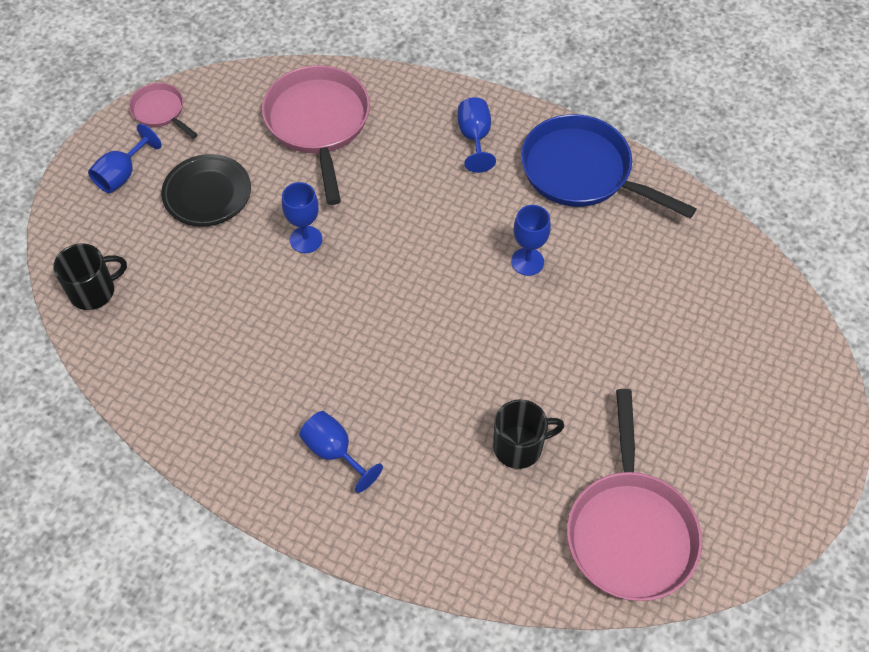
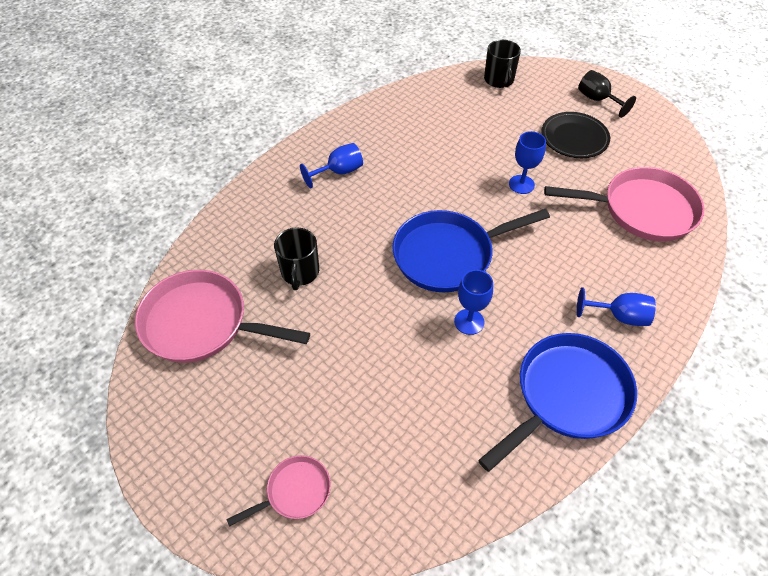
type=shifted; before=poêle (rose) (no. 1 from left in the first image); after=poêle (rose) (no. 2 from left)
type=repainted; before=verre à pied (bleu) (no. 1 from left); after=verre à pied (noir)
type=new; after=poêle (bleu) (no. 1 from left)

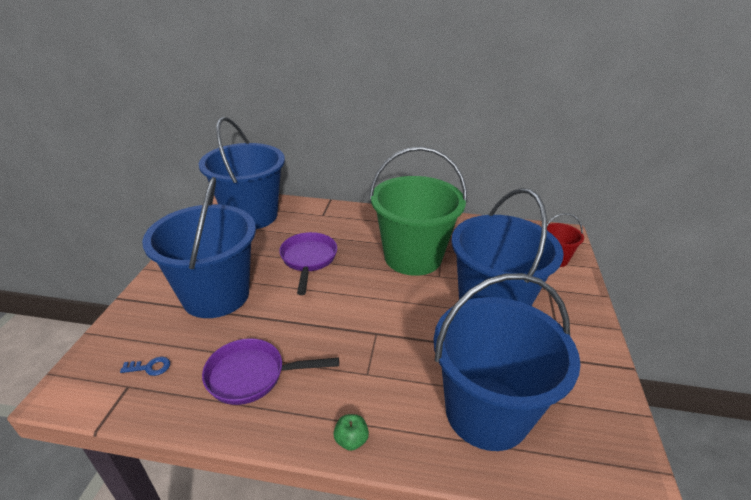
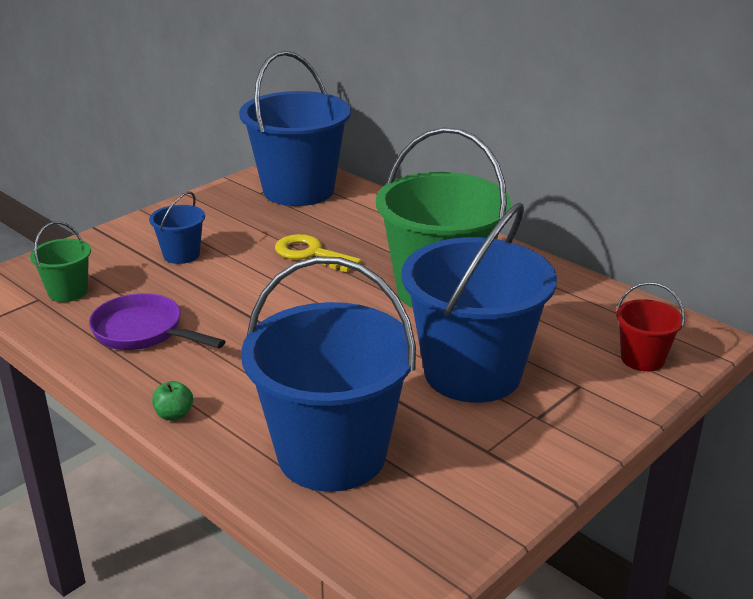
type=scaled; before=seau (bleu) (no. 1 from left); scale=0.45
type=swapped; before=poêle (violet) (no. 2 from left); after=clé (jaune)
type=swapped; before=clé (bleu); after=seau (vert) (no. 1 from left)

[WORK REQUEST] What lines in the data above contain the word "seau"? Copy them all.

[WORKED SOLUTION]
type=scaled; before=seau (bleu) (no. 1 from left); scale=0.45
type=swapped; before=clé (bleu); after=seau (vert) (no. 1 from left)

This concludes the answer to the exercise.